_Exercise_
Apart from the images, output the data below exactly.

_Information supplied_
# # # # # # #

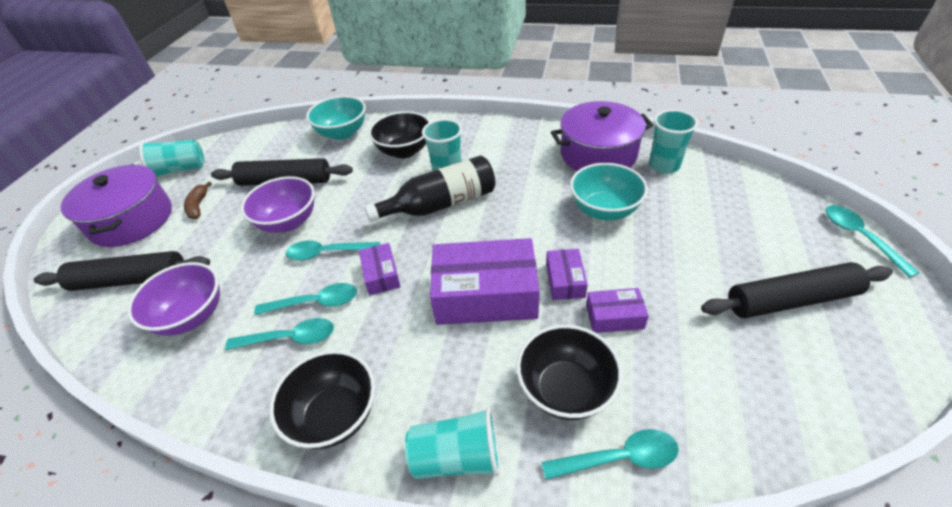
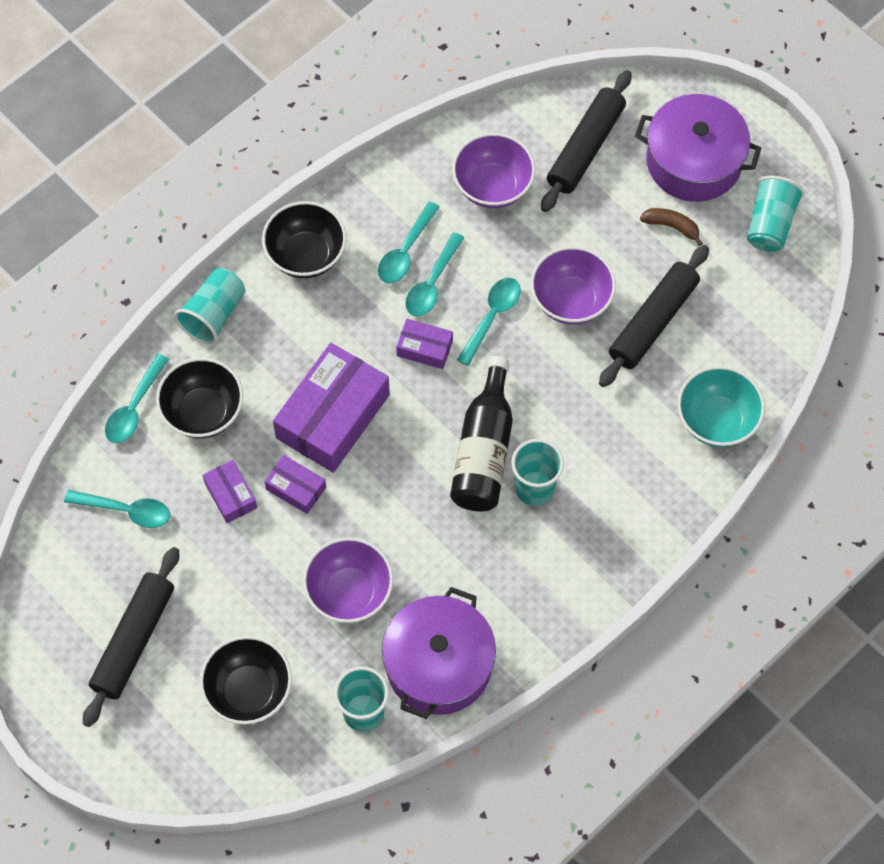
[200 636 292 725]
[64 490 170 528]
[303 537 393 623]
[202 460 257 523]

# # # # # # #

_Answer to this task_
[200 636 292 725]
[64 490 170 528]
[303 537 393 623]
[202 460 257 523]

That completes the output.